[What the task asks]
Which lines in the records below contain the word "duck"? Return each of them.

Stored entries
----
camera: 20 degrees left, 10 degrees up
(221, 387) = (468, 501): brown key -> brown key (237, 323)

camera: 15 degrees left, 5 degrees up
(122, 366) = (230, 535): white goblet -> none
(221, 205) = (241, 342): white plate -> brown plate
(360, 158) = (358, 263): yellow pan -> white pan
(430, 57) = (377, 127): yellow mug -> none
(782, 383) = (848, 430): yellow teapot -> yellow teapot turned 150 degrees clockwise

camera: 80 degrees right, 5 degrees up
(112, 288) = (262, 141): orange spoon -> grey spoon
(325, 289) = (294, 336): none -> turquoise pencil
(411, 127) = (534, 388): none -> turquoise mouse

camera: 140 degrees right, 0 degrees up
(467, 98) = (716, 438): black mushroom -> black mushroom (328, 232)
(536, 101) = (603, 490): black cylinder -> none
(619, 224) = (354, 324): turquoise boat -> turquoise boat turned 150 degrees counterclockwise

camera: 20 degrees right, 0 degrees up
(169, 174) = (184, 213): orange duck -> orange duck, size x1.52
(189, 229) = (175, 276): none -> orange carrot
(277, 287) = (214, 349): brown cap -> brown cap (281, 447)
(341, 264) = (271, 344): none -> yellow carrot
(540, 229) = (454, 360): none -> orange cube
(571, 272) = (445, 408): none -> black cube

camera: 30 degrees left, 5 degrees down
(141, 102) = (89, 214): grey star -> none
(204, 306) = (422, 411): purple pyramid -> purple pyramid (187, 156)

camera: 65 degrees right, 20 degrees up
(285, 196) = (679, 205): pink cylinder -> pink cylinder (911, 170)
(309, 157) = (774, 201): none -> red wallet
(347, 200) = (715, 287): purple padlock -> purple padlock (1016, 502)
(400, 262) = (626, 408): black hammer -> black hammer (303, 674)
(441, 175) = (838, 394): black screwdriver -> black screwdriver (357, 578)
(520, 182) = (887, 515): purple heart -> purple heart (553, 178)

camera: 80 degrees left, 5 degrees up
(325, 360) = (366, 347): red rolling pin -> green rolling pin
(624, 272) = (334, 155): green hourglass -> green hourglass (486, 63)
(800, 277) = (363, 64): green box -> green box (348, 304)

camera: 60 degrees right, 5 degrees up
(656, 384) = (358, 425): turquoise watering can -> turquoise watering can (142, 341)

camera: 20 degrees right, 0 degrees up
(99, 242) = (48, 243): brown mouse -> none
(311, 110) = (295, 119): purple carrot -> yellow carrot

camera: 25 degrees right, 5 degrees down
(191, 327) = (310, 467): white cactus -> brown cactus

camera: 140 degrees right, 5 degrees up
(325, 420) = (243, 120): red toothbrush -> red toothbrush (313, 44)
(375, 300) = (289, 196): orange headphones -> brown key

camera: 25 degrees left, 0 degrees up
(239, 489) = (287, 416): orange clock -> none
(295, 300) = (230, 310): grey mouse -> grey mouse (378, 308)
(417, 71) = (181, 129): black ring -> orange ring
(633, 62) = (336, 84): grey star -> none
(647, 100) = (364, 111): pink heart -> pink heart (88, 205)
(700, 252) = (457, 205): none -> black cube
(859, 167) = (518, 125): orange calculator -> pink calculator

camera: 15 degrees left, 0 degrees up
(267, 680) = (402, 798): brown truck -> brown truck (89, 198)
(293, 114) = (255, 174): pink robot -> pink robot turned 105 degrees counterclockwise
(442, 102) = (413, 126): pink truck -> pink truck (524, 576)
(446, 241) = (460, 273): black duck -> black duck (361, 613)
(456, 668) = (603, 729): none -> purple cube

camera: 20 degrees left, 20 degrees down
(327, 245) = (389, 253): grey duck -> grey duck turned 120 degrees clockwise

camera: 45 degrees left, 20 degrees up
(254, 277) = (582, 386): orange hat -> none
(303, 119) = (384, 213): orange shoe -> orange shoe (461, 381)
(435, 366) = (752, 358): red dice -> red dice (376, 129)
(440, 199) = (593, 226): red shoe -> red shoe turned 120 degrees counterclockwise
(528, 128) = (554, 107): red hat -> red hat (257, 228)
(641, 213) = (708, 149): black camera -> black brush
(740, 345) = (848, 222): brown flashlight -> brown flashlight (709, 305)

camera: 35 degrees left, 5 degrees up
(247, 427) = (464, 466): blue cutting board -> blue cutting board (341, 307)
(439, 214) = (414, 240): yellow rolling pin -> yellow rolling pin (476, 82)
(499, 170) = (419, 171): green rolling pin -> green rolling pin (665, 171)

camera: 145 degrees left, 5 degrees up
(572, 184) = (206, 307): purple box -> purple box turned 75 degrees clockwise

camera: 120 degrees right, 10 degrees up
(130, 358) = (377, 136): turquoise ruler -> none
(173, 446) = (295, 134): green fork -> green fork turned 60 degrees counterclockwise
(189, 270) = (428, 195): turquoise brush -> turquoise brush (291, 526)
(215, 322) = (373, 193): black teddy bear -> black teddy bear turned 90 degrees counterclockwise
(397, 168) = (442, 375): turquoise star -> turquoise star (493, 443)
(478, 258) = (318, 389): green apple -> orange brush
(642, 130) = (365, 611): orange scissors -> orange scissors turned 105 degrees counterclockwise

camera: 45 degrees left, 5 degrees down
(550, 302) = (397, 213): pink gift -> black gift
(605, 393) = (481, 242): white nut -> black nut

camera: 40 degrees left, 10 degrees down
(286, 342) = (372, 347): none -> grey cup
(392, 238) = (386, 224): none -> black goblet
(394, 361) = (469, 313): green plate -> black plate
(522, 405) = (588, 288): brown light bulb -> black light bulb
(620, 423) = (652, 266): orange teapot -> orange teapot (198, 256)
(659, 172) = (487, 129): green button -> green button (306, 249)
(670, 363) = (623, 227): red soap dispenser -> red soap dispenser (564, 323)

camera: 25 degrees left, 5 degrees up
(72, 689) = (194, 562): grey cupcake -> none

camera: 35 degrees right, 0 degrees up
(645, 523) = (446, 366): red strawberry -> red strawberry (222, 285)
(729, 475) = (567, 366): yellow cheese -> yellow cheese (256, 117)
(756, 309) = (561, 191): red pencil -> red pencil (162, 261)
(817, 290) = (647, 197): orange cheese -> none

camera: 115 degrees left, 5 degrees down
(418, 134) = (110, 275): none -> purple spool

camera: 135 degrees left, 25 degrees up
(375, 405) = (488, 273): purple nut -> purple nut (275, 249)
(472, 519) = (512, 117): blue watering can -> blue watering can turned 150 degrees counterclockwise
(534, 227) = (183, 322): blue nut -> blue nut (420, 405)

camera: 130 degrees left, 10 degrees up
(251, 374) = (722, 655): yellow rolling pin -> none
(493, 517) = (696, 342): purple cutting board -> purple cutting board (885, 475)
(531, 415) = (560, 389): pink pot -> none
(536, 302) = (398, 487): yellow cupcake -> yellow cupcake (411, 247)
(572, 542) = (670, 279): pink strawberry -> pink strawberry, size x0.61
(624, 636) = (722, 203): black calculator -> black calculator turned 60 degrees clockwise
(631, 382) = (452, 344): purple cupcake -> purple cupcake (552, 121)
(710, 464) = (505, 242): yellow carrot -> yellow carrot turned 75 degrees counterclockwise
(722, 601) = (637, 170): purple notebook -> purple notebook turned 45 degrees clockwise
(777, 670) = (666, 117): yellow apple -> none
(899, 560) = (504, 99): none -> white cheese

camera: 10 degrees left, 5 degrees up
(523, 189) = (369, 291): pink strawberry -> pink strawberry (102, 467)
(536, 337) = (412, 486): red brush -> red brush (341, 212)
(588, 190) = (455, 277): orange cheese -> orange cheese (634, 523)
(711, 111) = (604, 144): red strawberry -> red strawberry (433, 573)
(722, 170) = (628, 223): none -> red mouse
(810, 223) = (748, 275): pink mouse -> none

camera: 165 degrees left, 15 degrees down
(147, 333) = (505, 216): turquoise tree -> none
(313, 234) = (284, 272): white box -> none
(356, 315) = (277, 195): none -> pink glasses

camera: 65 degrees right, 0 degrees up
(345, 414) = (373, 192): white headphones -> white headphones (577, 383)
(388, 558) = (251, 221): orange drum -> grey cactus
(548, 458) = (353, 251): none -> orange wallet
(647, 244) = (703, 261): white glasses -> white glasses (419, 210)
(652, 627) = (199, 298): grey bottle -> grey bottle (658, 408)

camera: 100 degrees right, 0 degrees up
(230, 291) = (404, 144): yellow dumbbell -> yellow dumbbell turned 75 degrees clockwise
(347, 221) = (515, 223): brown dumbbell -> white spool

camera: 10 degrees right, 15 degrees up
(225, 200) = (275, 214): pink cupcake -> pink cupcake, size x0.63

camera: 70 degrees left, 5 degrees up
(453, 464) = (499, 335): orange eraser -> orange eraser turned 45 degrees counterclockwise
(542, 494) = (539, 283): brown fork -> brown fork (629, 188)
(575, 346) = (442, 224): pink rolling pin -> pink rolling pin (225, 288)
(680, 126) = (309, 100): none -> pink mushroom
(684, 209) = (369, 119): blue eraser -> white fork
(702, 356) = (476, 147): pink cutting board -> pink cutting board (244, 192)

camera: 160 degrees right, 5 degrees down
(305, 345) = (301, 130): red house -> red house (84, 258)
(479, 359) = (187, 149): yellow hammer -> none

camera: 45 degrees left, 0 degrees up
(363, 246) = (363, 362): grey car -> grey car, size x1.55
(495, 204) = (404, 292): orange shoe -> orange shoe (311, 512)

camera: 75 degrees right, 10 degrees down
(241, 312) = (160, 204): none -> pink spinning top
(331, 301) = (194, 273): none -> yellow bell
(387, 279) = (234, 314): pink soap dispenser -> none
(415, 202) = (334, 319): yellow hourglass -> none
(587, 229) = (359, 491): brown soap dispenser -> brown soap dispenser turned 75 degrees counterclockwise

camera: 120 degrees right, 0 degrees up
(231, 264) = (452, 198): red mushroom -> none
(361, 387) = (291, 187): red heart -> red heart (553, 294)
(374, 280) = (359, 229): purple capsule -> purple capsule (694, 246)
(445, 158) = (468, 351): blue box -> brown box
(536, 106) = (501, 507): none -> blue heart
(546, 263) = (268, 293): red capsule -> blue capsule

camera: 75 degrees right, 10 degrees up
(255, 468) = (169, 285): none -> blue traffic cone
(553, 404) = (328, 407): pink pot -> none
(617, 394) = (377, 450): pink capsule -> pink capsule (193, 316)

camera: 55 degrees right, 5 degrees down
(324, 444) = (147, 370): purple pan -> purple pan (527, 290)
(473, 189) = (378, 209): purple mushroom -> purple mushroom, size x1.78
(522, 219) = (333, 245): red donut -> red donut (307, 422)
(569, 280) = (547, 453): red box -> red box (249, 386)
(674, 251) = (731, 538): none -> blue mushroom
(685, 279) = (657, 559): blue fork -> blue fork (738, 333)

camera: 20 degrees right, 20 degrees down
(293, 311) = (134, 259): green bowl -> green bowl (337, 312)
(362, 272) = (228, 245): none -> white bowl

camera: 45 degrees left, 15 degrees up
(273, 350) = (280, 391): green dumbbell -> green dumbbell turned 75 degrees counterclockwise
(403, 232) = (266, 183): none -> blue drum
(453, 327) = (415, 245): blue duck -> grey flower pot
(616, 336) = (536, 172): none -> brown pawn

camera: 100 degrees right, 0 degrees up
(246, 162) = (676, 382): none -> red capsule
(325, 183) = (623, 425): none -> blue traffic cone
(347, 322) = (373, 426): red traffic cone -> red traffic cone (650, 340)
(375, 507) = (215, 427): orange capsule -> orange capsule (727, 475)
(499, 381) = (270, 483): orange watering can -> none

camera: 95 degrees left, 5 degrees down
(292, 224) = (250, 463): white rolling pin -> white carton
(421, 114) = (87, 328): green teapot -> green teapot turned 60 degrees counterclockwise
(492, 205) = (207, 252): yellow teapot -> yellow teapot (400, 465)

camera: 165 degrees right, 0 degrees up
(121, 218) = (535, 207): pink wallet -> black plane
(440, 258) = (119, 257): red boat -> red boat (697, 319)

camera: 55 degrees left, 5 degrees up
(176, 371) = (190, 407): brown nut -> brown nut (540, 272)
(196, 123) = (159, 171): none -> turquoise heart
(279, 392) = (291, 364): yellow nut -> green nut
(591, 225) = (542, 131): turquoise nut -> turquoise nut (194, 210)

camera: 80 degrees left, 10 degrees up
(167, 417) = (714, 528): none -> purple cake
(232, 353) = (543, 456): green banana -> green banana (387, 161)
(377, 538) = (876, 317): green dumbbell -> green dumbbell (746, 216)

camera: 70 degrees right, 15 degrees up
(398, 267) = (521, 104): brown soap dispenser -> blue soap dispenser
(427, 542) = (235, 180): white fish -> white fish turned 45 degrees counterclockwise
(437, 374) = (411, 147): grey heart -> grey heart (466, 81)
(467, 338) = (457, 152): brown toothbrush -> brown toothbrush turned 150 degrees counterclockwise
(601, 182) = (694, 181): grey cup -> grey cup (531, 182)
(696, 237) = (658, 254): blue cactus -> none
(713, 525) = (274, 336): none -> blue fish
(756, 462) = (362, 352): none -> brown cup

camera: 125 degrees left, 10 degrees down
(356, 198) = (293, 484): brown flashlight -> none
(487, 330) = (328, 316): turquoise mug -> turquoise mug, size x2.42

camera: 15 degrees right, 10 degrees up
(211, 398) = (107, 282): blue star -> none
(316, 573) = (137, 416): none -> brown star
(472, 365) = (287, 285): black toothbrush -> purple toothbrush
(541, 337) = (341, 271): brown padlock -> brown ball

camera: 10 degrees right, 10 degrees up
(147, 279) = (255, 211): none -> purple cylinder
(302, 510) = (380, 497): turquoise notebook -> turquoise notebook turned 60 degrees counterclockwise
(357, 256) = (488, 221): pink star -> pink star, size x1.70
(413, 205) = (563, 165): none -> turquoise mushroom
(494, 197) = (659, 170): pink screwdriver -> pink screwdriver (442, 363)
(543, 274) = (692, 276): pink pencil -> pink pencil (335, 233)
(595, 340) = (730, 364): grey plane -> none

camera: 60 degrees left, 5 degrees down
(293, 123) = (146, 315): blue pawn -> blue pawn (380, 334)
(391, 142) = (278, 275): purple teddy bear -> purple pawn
----
[Worked solution]
(169, 174) = (184, 213): orange duck -> orange duck, size x1.52
(446, 241) = (460, 273): black duck -> black duck (361, 613)
(327, 245) = (389, 253): grey duck -> grey duck turned 120 degrees clockwise
(453, 327) = (415, 245): blue duck -> grey flower pot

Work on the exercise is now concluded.